Problem: Skip the pictures and copy all the data that follows exactly.

Source material:

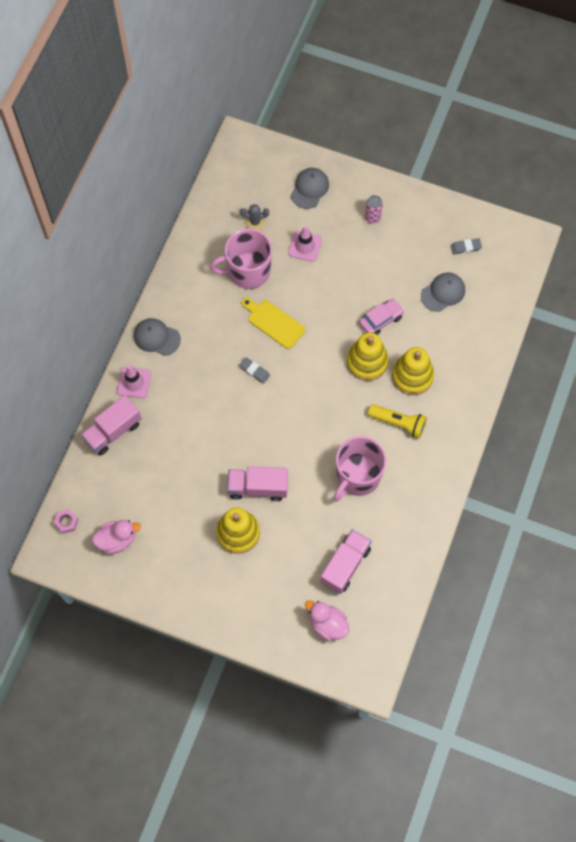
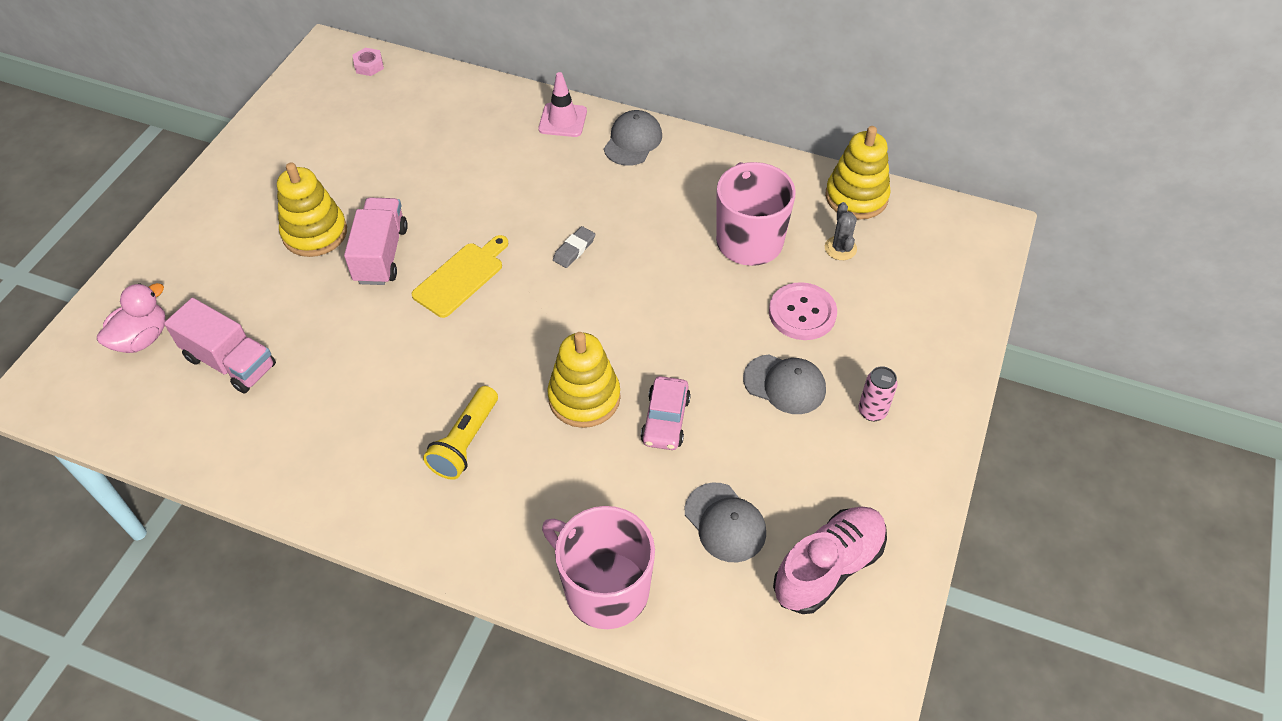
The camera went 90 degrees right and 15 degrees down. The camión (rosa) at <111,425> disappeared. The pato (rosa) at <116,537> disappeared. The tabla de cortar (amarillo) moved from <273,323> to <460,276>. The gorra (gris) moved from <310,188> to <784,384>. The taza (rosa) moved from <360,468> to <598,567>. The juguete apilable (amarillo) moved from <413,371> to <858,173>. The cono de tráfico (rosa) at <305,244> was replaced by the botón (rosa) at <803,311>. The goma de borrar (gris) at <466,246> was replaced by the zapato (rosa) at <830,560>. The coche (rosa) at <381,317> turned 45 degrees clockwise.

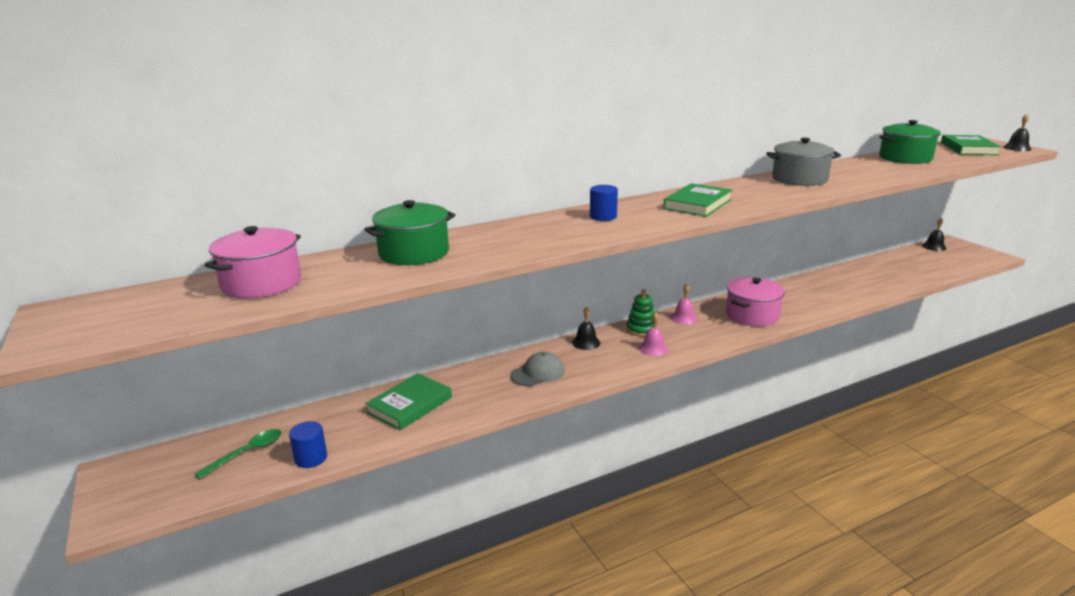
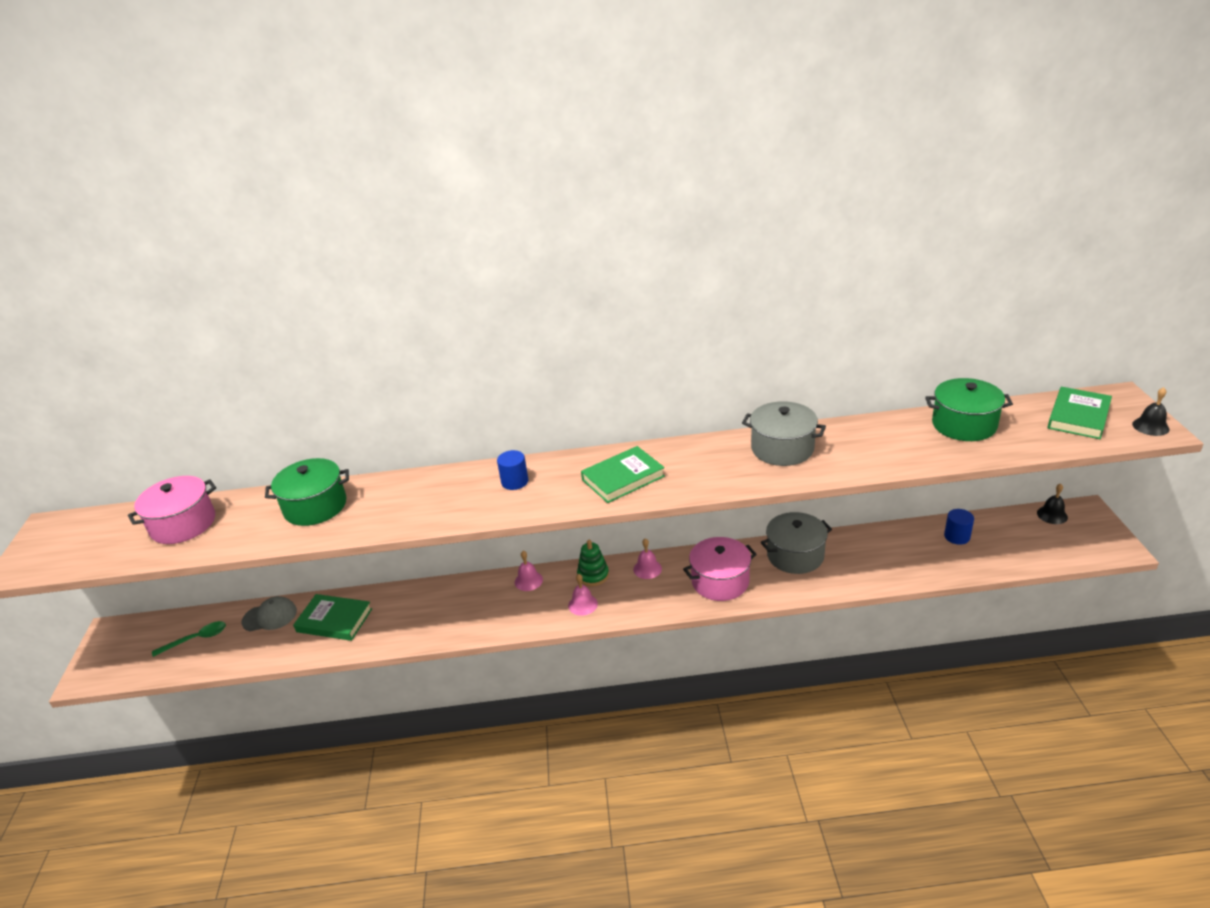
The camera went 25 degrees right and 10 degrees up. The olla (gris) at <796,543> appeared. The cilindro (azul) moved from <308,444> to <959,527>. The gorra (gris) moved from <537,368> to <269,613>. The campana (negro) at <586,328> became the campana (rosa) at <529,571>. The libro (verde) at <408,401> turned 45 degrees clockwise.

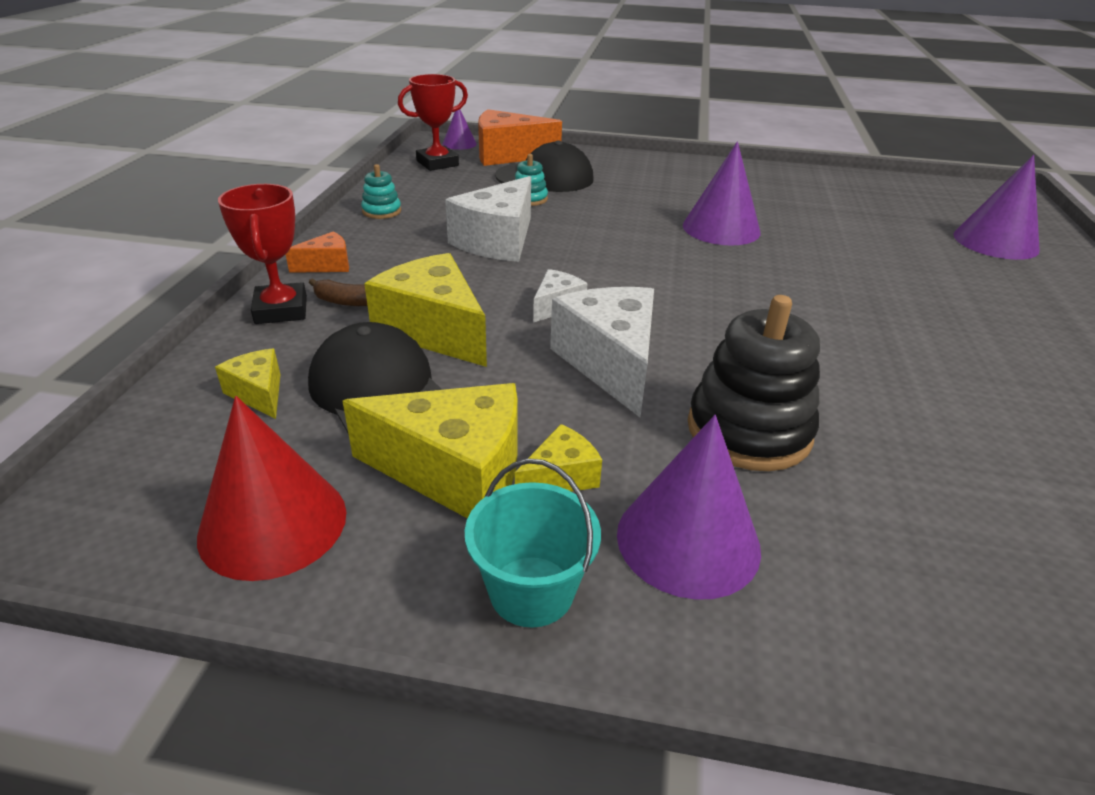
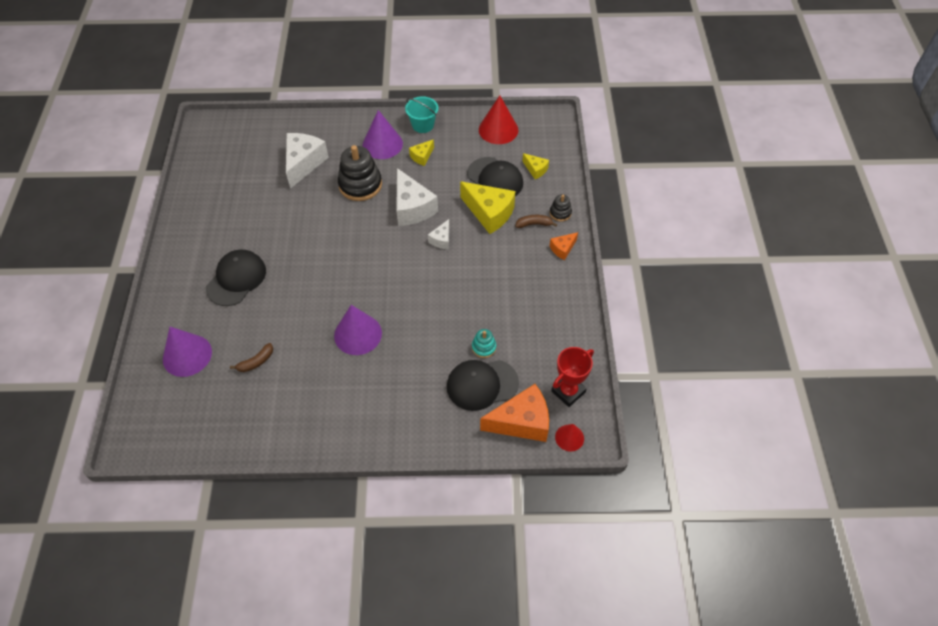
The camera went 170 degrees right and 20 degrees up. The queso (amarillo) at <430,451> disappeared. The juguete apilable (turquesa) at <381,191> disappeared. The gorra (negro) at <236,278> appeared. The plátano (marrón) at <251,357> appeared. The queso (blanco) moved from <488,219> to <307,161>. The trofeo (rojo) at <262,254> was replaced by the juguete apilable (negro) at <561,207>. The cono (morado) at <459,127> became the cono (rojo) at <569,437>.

Answer to the exercise:
The camera went 90 degrees right and 15 degrees down. The camión (rosa) at <111,425> disappeared. The pato (rosa) at <116,537> disappeared. The tabla de cortar (amarillo) moved from <273,323> to <460,276>. The gorra (gris) moved from <310,188> to <784,384>. The taza (rosa) moved from <360,468> to <598,567>. The juguete apilable (amarillo) moved from <413,371> to <858,173>. The cono de tráfico (rosa) at <305,244> was replaced by the botón (rosa) at <803,311>. The goma de borrar (gris) at <466,246> was replaced by the zapato (rosa) at <830,560>. The coche (rosa) at <381,317> turned 45 degrees clockwise.

The camera went 25 degrees right and 10 degrees up. The olla (gris) at <796,543> appeared. The cilindro (azul) moved from <308,444> to <959,527>. The gorra (gris) moved from <537,368> to <269,613>. The campana (negro) at <586,328> became the campana (rosa) at <529,571>. The libro (verde) at <408,401> turned 45 degrees clockwise.

The camera went 170 degrees right and 20 degrees up. The queso (amarillo) at <430,451> disappeared. The juguete apilable (turquesa) at <381,191> disappeared. The gorra (negro) at <236,278> appeared. The plátano (marrón) at <251,357> appeared. The queso (blanco) moved from <488,219> to <307,161>. The trofeo (rojo) at <262,254> was replaced by the juguete apilable (negro) at <561,207>. The cono (morado) at <459,127> became the cono (rojo) at <569,437>.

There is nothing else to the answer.